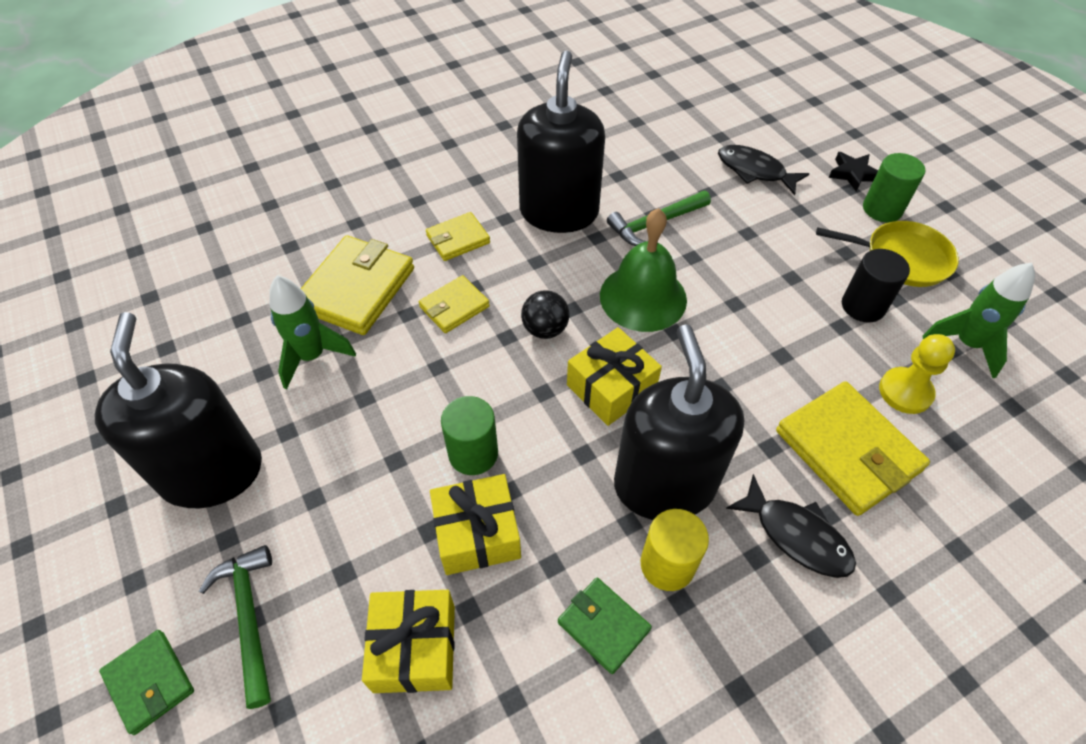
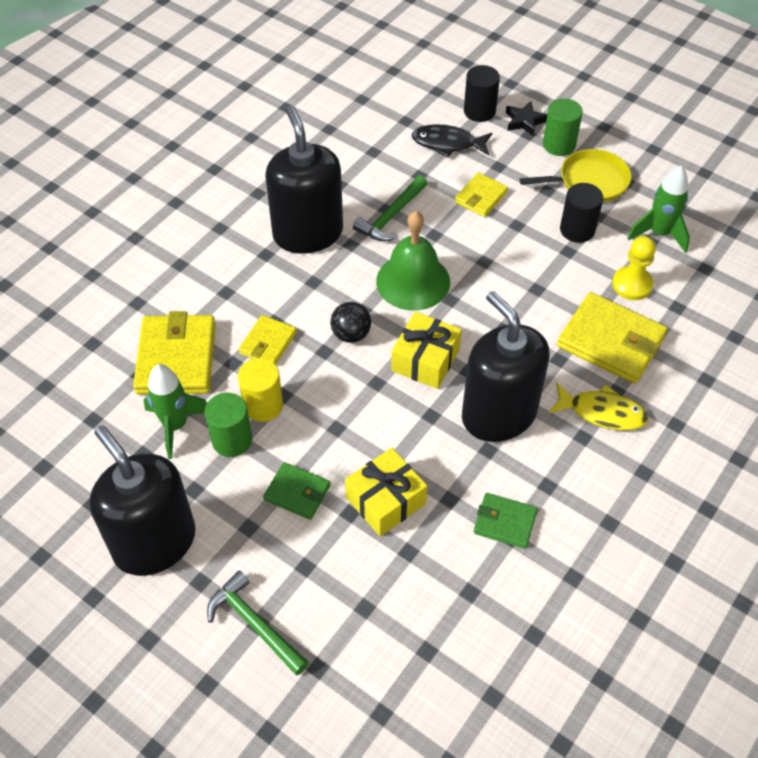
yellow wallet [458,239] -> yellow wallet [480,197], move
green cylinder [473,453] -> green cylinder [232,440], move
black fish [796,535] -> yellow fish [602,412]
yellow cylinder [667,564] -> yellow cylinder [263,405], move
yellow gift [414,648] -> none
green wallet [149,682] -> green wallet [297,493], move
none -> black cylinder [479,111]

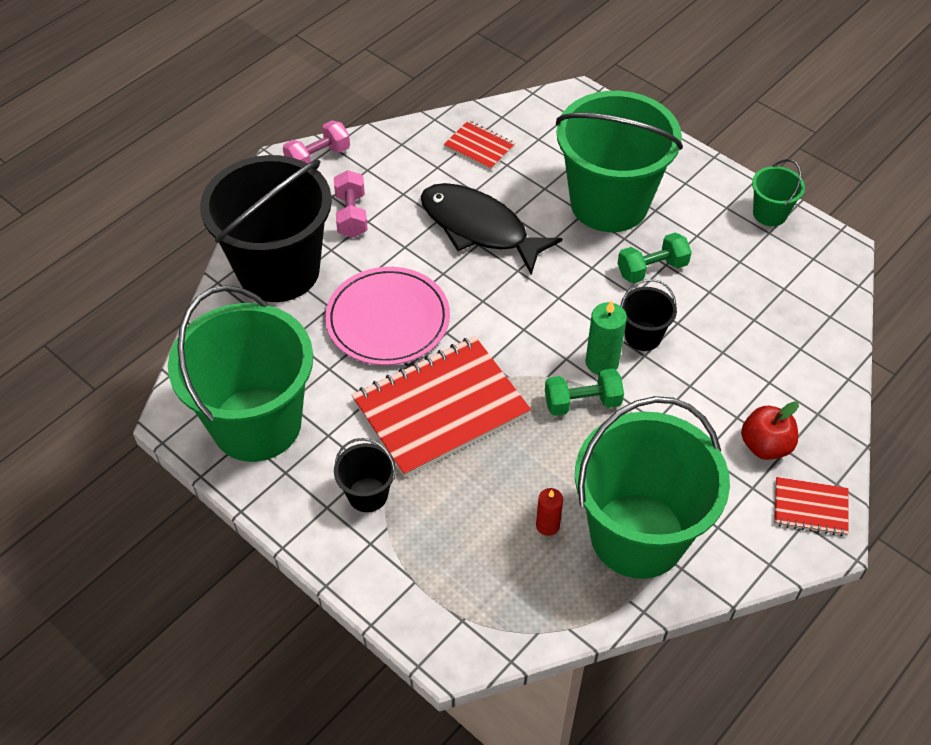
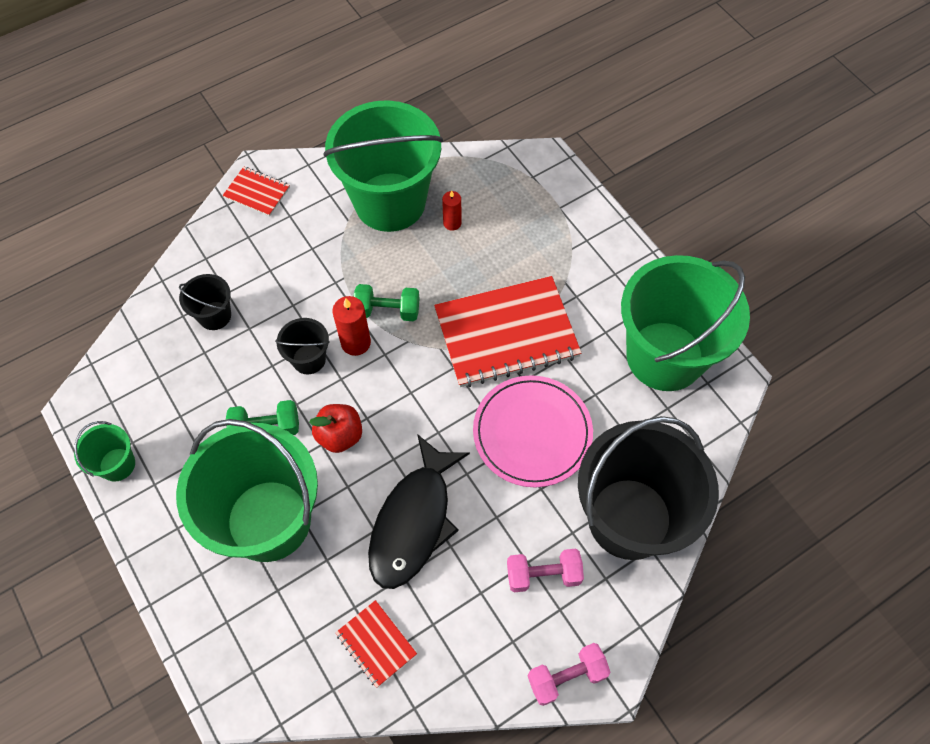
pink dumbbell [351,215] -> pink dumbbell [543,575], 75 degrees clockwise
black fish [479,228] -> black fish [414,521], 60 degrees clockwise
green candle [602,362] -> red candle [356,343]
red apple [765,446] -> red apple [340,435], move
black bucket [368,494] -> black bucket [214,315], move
* * *
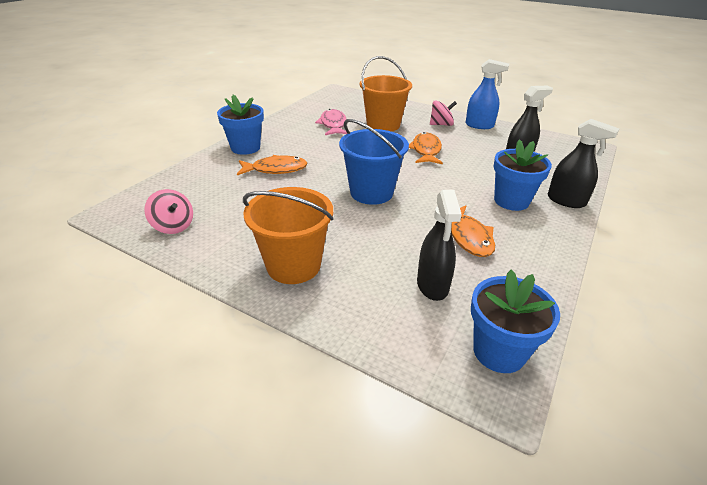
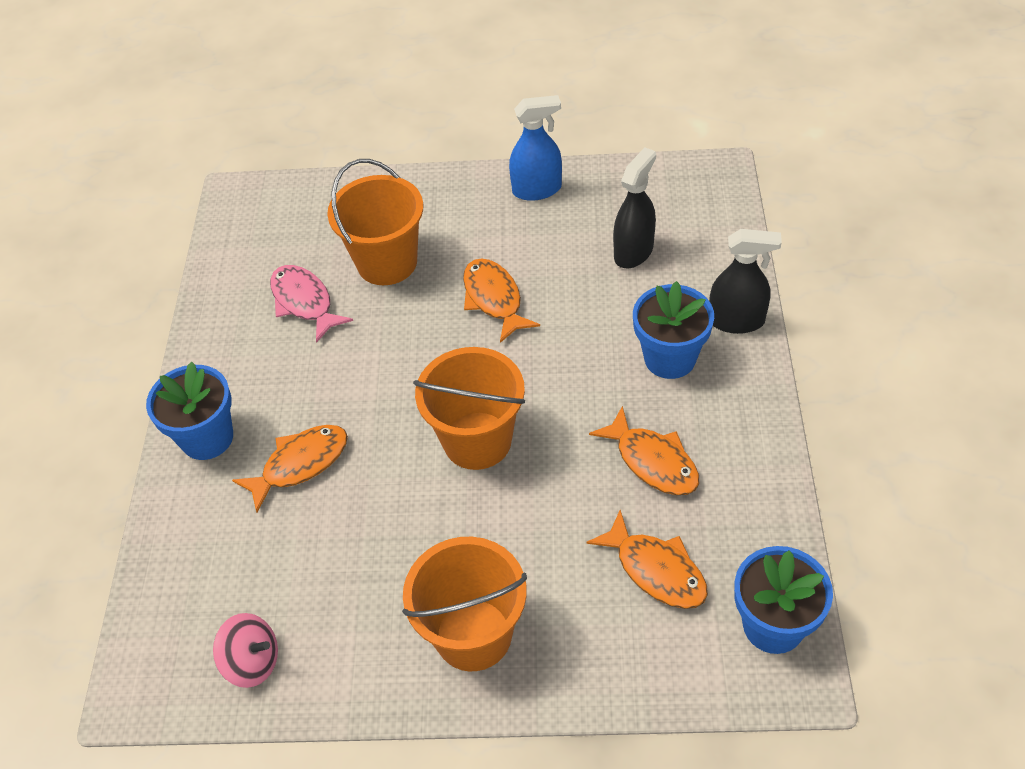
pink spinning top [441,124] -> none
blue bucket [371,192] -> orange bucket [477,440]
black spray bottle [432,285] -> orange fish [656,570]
* * *
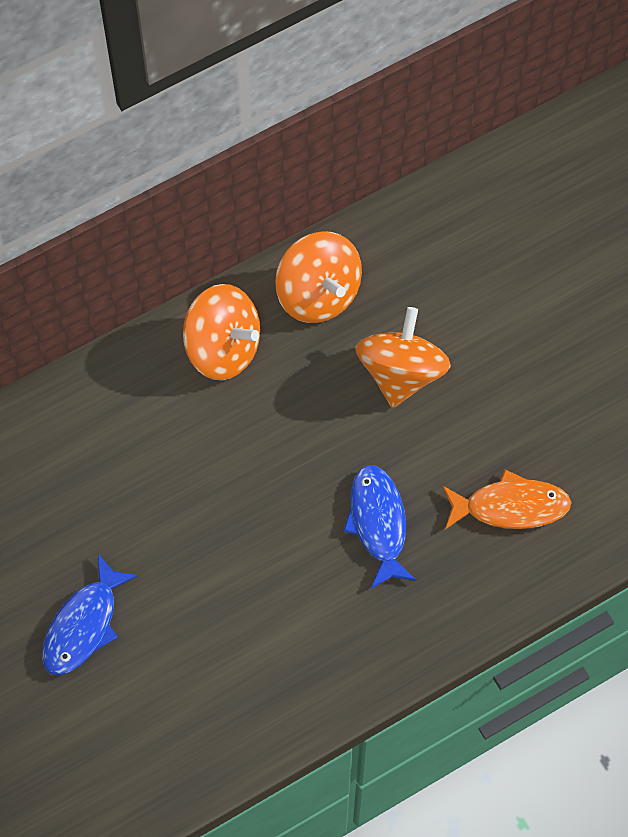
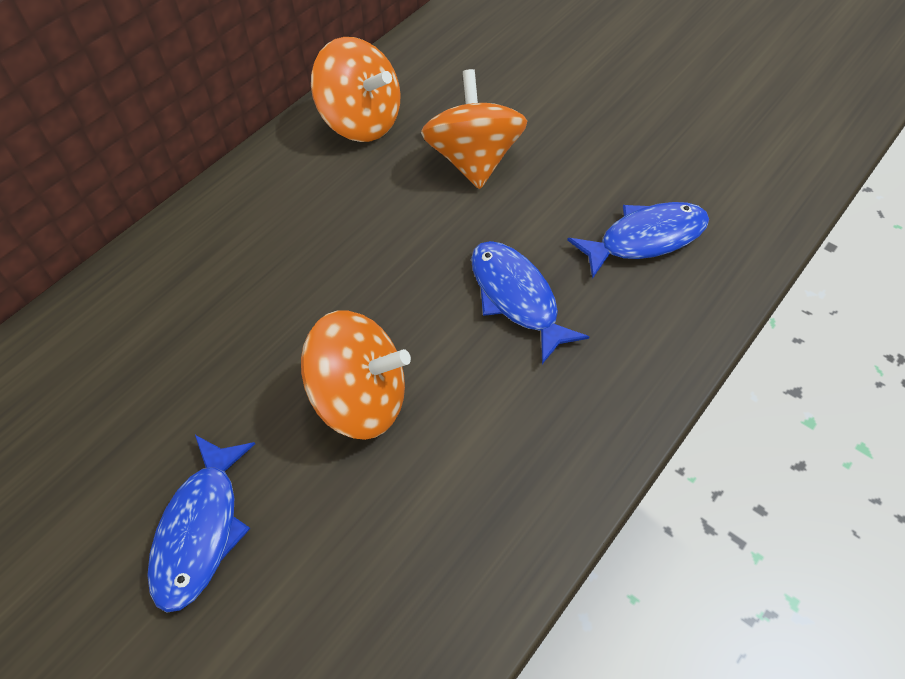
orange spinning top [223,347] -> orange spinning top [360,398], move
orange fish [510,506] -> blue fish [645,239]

- [Work to be completed]: I'd like the lines above from the one with "red apple [765,446]" up to and including the one with "black bucket [368,494]" copied exactly, with no other lines.

- [Result of the exercise]:
red apple [765,446] -> red apple [340,435], move
black bucket [368,494] -> black bucket [214,315], move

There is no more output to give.